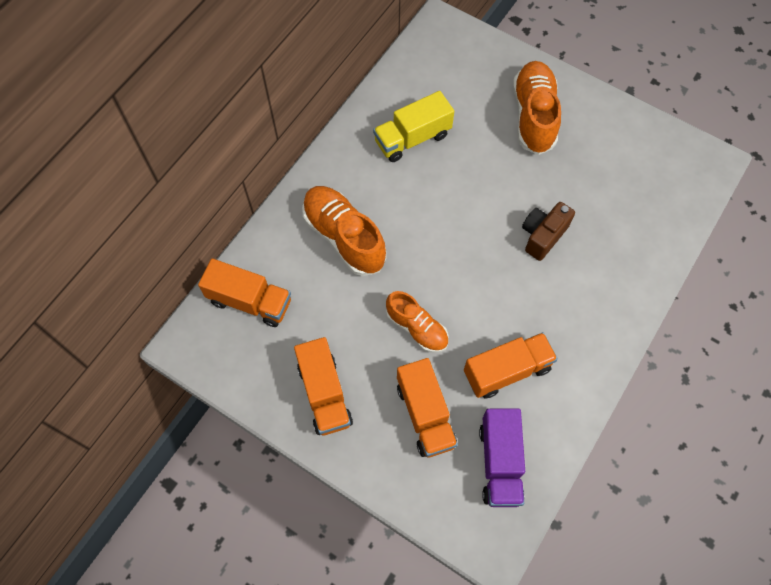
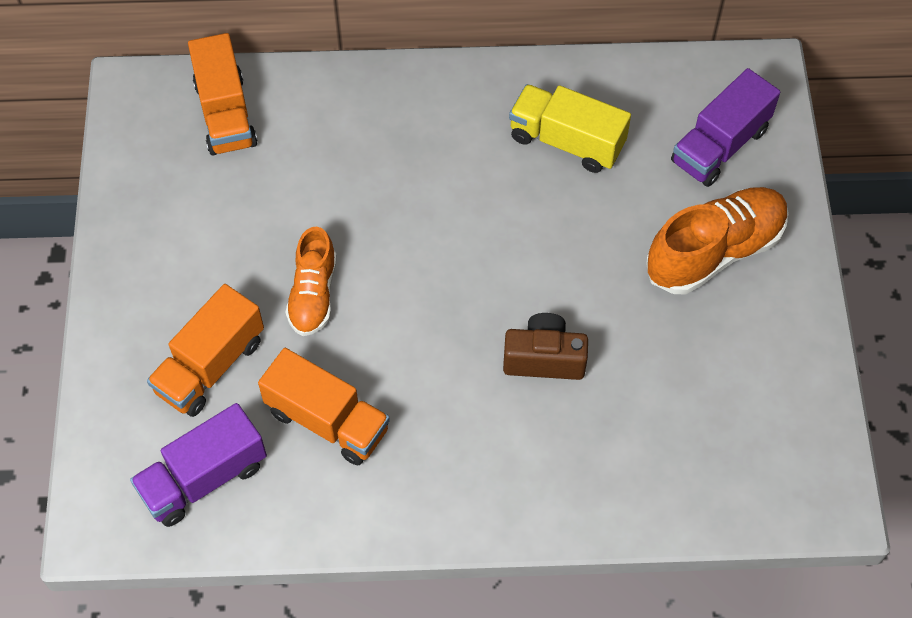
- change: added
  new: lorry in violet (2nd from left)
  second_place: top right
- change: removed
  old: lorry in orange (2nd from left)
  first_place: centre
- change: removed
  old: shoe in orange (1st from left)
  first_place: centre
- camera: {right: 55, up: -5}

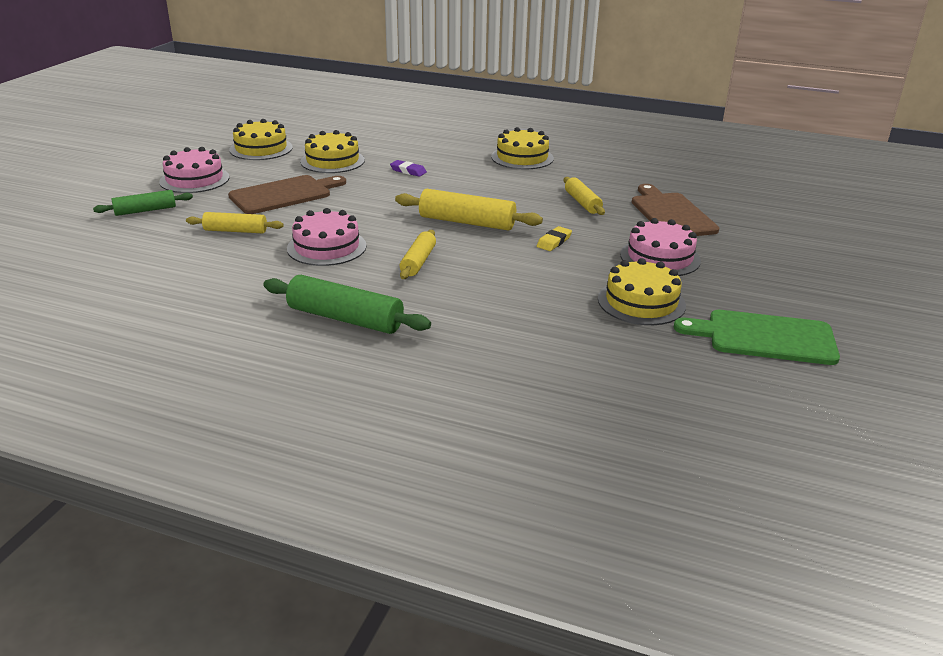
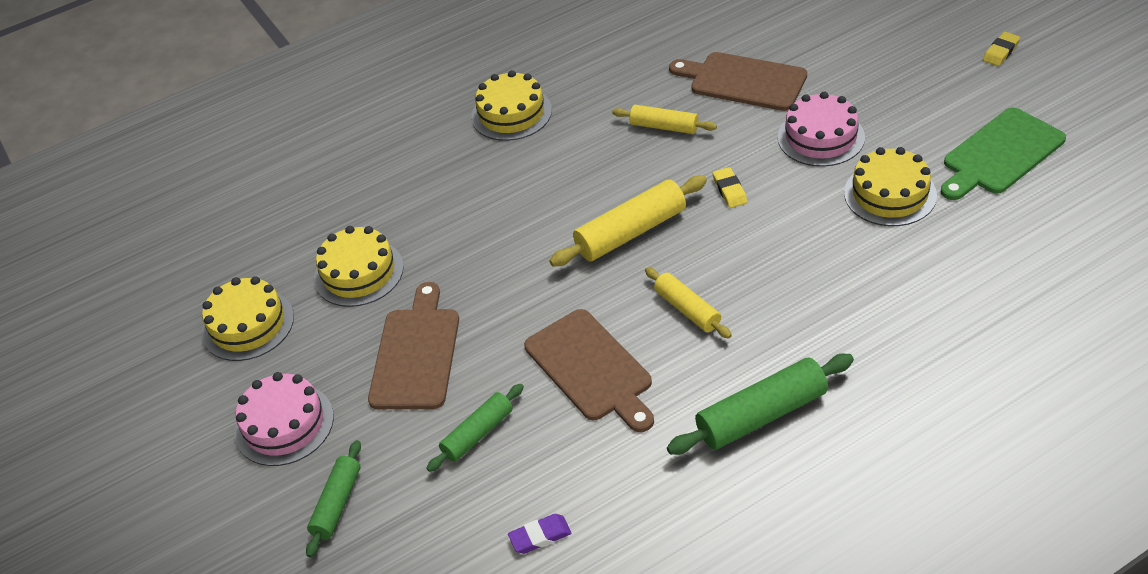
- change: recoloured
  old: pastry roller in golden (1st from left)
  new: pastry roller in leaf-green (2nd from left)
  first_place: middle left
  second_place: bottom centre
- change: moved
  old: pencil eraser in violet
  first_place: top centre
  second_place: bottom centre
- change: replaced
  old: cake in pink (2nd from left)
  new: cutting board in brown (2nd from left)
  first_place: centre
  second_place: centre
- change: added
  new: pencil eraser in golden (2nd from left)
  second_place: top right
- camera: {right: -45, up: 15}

Action item — Return each line above exactly; any pictures are to be skipped.

Response area —
- change: added
  new: lorry in violet (2nd from left)
  second_place: top right
- change: removed
  old: lorry in orange (2nd from left)
  first_place: centre
- change: removed
  old: shoe in orange (1st from left)
  first_place: centre
- camera: {right: 55, up: -5}

- change: recoloured
  old: pastry roller in golden (1st from left)
  new: pastry roller in leaf-green (2nd from left)
  first_place: middle left
  second_place: bottom centre
- change: moved
  old: pencil eraser in violet
  first_place: top centre
  second_place: bottom centre
- change: replaced
  old: cake in pink (2nd from left)
  new: cutting board in brown (2nd from left)
  first_place: centre
  second_place: centre
- change: added
  new: pencil eraser in golden (2nd from left)
  second_place: top right
- camera: {right: -45, up: 15}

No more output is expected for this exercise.